BEGIN Data for the task
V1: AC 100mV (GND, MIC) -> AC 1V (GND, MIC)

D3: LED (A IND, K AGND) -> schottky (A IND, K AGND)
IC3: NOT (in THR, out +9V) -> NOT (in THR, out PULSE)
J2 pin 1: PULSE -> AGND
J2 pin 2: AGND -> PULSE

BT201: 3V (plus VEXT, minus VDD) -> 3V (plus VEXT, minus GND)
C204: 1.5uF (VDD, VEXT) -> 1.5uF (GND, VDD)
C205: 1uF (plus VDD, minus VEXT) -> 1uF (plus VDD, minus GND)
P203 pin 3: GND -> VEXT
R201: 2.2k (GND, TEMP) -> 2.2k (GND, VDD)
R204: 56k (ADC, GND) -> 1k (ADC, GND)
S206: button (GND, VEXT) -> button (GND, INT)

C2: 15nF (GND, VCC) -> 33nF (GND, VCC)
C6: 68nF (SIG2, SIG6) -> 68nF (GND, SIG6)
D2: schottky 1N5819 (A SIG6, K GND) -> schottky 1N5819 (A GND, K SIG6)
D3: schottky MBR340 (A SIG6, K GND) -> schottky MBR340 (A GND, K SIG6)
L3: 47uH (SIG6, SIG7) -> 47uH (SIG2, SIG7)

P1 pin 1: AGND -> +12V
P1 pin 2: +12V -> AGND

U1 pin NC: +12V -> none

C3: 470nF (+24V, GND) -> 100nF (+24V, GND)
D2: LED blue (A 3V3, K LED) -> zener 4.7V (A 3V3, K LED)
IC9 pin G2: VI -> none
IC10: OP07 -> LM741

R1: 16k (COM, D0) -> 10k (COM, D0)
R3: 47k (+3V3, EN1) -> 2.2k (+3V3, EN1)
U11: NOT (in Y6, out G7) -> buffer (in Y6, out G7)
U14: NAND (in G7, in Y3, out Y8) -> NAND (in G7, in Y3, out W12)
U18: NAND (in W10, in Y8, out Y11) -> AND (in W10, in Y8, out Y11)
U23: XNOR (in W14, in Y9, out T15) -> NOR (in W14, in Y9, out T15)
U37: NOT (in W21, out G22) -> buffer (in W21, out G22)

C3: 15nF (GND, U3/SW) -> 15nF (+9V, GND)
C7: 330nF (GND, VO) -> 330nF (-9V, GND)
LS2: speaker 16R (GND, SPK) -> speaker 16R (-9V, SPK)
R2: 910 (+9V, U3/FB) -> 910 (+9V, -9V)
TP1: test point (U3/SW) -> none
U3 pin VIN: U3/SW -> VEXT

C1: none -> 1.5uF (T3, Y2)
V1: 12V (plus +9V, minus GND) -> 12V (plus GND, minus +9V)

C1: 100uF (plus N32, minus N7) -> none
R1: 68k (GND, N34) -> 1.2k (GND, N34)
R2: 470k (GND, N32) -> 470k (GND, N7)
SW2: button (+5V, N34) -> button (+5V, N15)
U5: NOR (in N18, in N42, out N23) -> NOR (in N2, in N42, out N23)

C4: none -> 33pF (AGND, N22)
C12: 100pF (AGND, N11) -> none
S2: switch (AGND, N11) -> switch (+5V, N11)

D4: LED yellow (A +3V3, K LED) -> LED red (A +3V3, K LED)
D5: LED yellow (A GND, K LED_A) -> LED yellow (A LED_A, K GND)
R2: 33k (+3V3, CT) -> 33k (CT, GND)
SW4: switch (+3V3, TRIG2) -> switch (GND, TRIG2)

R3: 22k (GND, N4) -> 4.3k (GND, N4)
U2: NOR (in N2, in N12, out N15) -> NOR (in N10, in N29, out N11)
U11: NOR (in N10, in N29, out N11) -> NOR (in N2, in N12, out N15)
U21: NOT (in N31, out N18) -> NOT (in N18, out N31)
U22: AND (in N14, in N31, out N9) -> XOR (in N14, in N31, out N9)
END Data for the task
_Task to carry out_. Every line above is to be duplicated exactly as shown.

_Reply to the exercise_.
V1: AC 100mV (GND, MIC) -> AC 1V (GND, MIC)

D3: LED (A IND, K AGND) -> schottky (A IND, K AGND)
IC3: NOT (in THR, out +9V) -> NOT (in THR, out PULSE)
J2 pin 1: PULSE -> AGND
J2 pin 2: AGND -> PULSE

BT201: 3V (plus VEXT, minus VDD) -> 3V (plus VEXT, minus GND)
C204: 1.5uF (VDD, VEXT) -> 1.5uF (GND, VDD)
C205: 1uF (plus VDD, minus VEXT) -> 1uF (plus VDD, minus GND)
P203 pin 3: GND -> VEXT
R201: 2.2k (GND, TEMP) -> 2.2k (GND, VDD)
R204: 56k (ADC, GND) -> 1k (ADC, GND)
S206: button (GND, VEXT) -> button (GND, INT)

C2: 15nF (GND, VCC) -> 33nF (GND, VCC)
C6: 68nF (SIG2, SIG6) -> 68nF (GND, SIG6)
D2: schottky 1N5819 (A SIG6, K GND) -> schottky 1N5819 (A GND, K SIG6)
D3: schottky MBR340 (A SIG6, K GND) -> schottky MBR340 (A GND, K SIG6)
L3: 47uH (SIG6, SIG7) -> 47uH (SIG2, SIG7)

P1 pin 1: AGND -> +12V
P1 pin 2: +12V -> AGND

U1 pin NC: +12V -> none

C3: 470nF (+24V, GND) -> 100nF (+24V, GND)
D2: LED blue (A 3V3, K LED) -> zener 4.7V (A 3V3, K LED)
IC9 pin G2: VI -> none
IC10: OP07 -> LM741

R1: 16k (COM, D0) -> 10k (COM, D0)
R3: 47k (+3V3, EN1) -> 2.2k (+3V3, EN1)
U11: NOT (in Y6, out G7) -> buffer (in Y6, out G7)
U14: NAND (in G7, in Y3, out Y8) -> NAND (in G7, in Y3, out W12)
U18: NAND (in W10, in Y8, out Y11) -> AND (in W10, in Y8, out Y11)
U23: XNOR (in W14, in Y9, out T15) -> NOR (in W14, in Y9, out T15)
U37: NOT (in W21, out G22) -> buffer (in W21, out G22)

C3: 15nF (GND, U3/SW) -> 15nF (+9V, GND)
C7: 330nF (GND, VO) -> 330nF (-9V, GND)
LS2: speaker 16R (GND, SPK) -> speaker 16R (-9V, SPK)
R2: 910 (+9V, U3/FB) -> 910 (+9V, -9V)
TP1: test point (U3/SW) -> none
U3 pin VIN: U3/SW -> VEXT

C1: none -> 1.5uF (T3, Y2)
V1: 12V (plus +9V, minus GND) -> 12V (plus GND, minus +9V)

C1: 100uF (plus N32, minus N7) -> none
R1: 68k (GND, N34) -> 1.2k (GND, N34)
R2: 470k (GND, N32) -> 470k (GND, N7)
SW2: button (+5V, N34) -> button (+5V, N15)
U5: NOR (in N18, in N42, out N23) -> NOR (in N2, in N42, out N23)

C4: none -> 33pF (AGND, N22)
C12: 100pF (AGND, N11) -> none
S2: switch (AGND, N11) -> switch (+5V, N11)

D4: LED yellow (A +3V3, K LED) -> LED red (A +3V3, K LED)
D5: LED yellow (A GND, K LED_A) -> LED yellow (A LED_A, K GND)
R2: 33k (+3V3, CT) -> 33k (CT, GND)
SW4: switch (+3V3, TRIG2) -> switch (GND, TRIG2)

R3: 22k (GND, N4) -> 4.3k (GND, N4)
U2: NOR (in N2, in N12, out N15) -> NOR (in N10, in N29, out N11)
U11: NOR (in N10, in N29, out N11) -> NOR (in N2, in N12, out N15)
U21: NOT (in N31, out N18) -> NOT (in N18, out N31)
U22: AND (in N14, in N31, out N9) -> XOR (in N14, in N31, out N9)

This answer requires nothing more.